## Assignment
Return exactly the lines from the one containing "none -> turquoise box [355,254,439,330]" through the last line of the records below, both included, and leave out any pictures.

Input for this task Block Start

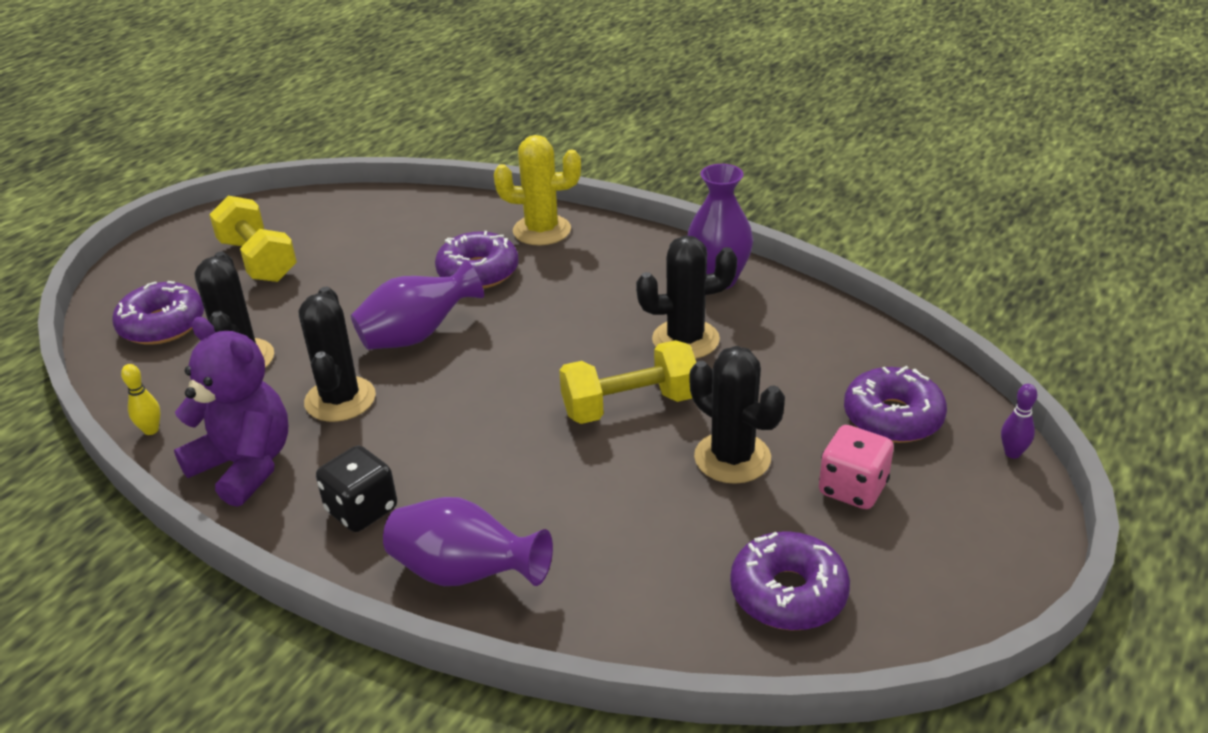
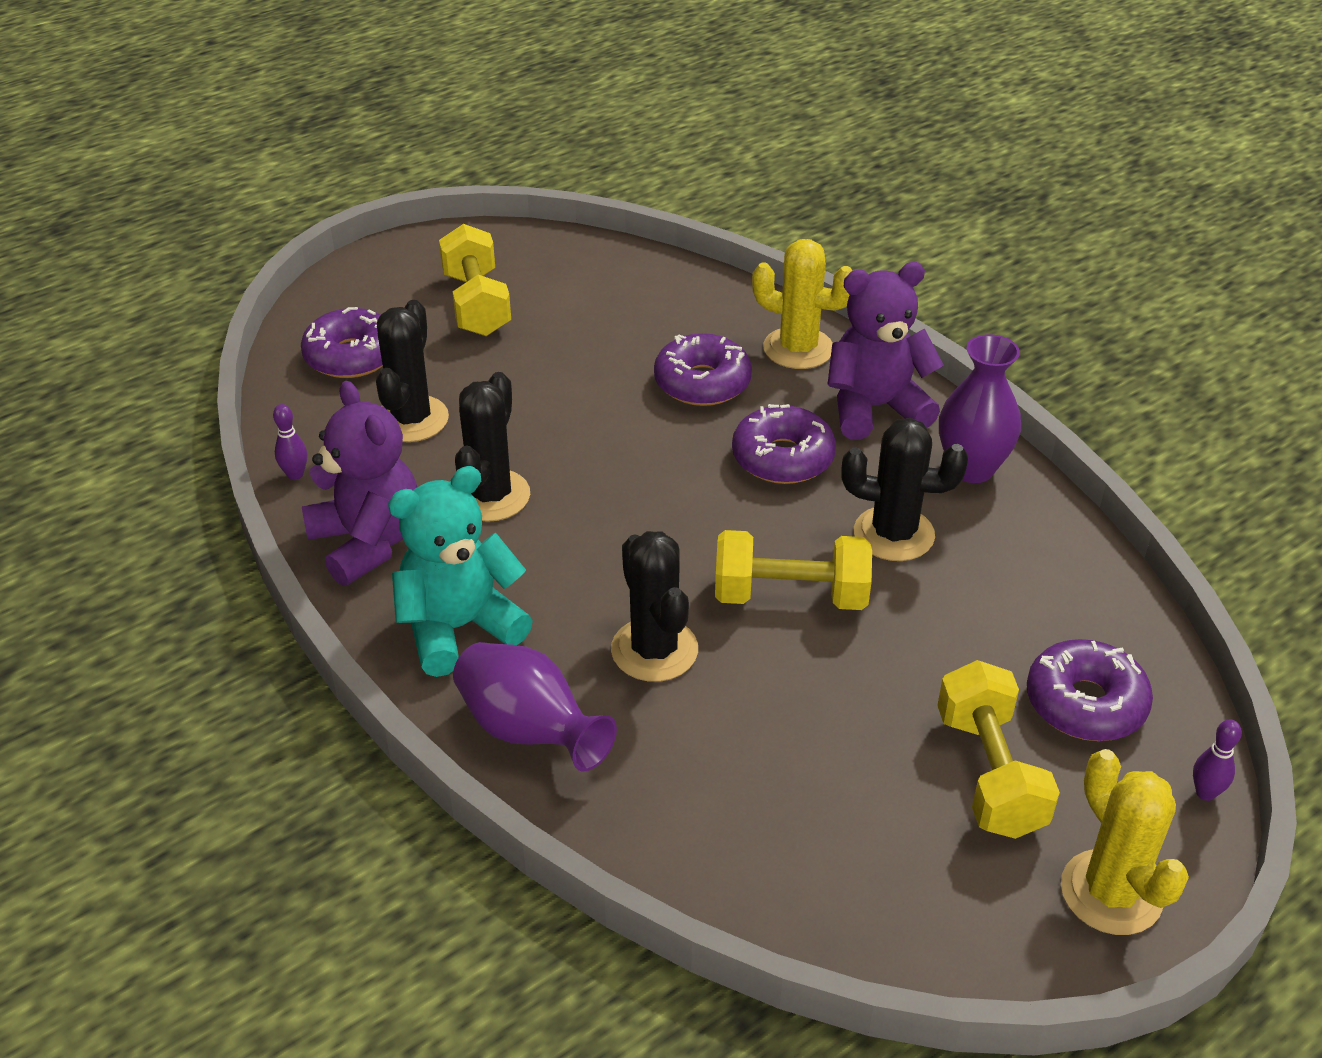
camera: 20 degrees right, 5 degrees up
yellow bowling pin [121,364,160,435] -> purple bowling pin [273,404,307,480]
black dice [316,446,397,532] -> turquoise teddy bear [388,466,533,677]
purple vase [351,260,484,350] -> none
black cactus [690,346,785,484] -> black cactus moved to [611,531,698,682]
purple donut [730,531,850,630] -> purple donut moved to [732,404,836,484]
pink dice [819,425,894,509] -> yellow dumbbell [937,660,1060,839]
none -> purple teddy bear [827,262,944,440]
none -> yellow cactus [1061,749,1189,935]

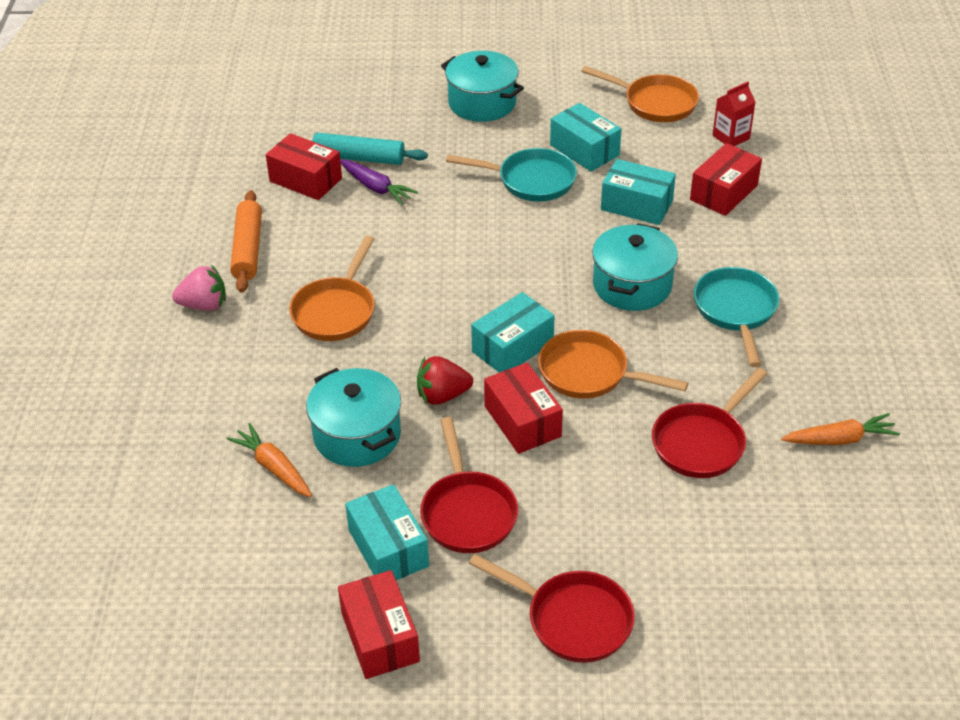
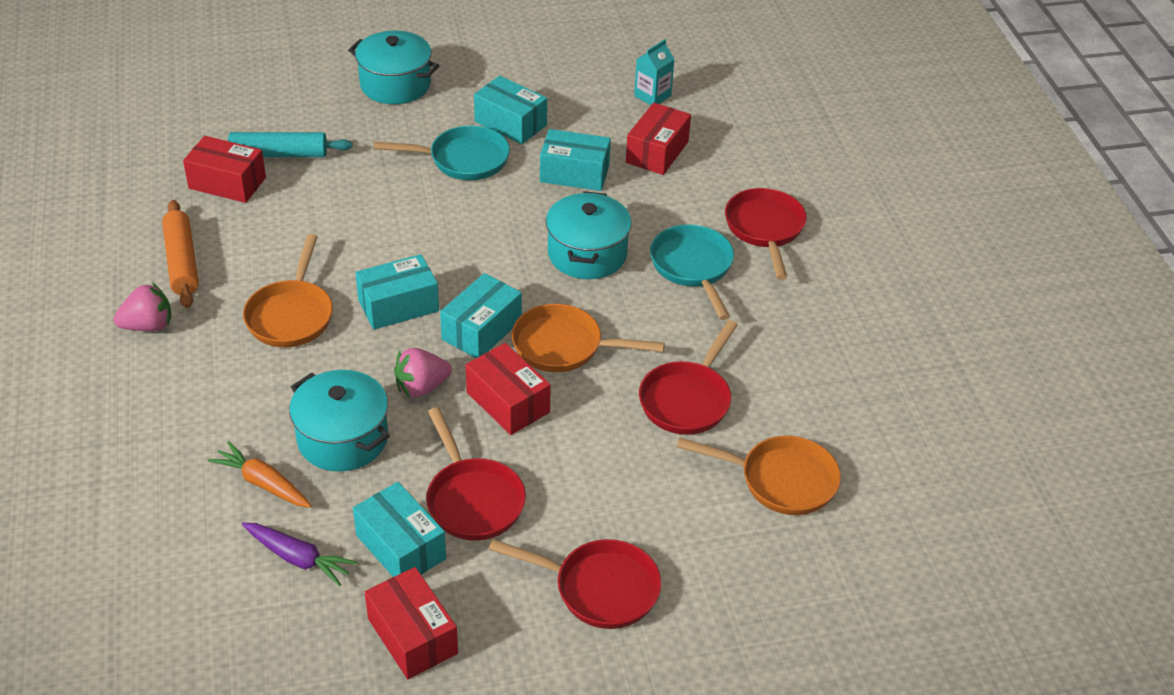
camera: 15 degrees left, 0 degrees up
purple carrot [340,160,418,205] -> purple carrot moved to [242,523,357,586]
red strawberry [417,356,473,405] -> pink strawberry [394,348,452,397]
orange pan [581,66,699,122] -> orange pan moved to [677,436,841,515]
red carton [713,82,756,146] -> turquoise carton [634,39,674,105]
orange carrot [781,413,900,445] -> none
none -> turquoise box [355,254,439,330]
none -> red pan [725,188,807,280]

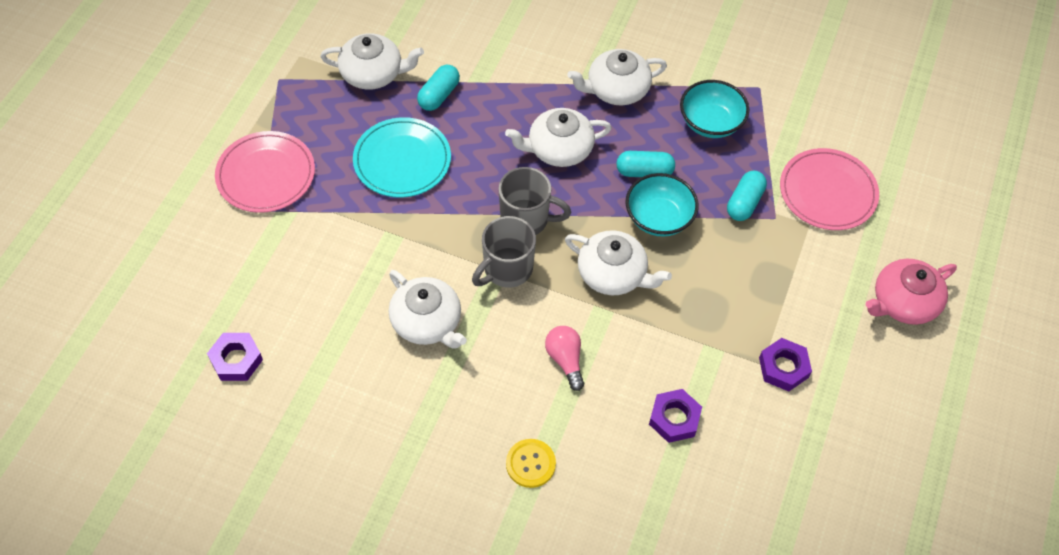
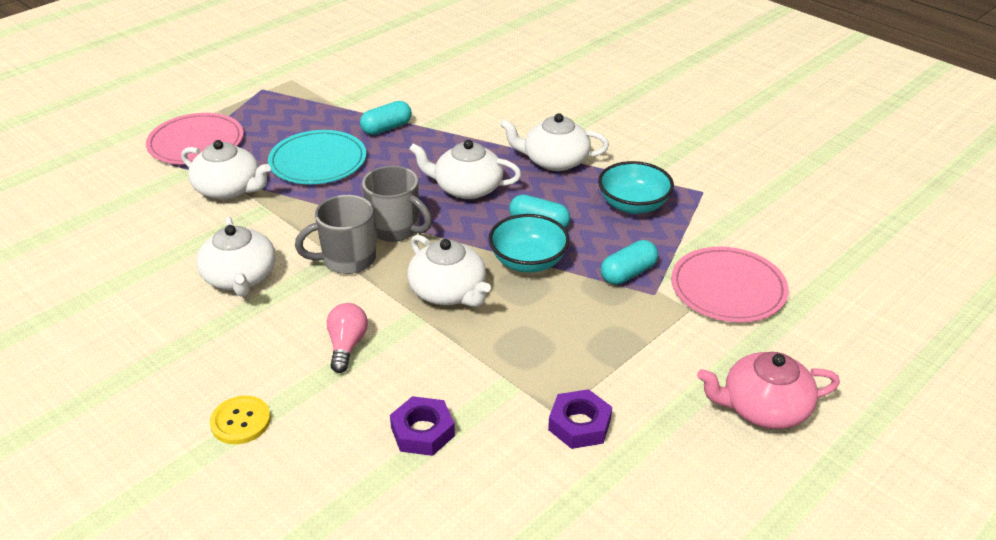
camera: 25 degrees right, 20 degrees down
purple nut [207,333,263,381] -> none
white teapot [320,33,424,90] -> white teapot moved to [181,140,271,200]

Input for this task Block End

## Written answer
none -> turquoise box [355,254,439,330]
none -> red pan [725,188,807,280]

camera: 25 degrees right, 20 degrees down
purple nut [207,333,263,381] -> none
white teapot [320,33,424,90] -> white teapot moved to [181,140,271,200]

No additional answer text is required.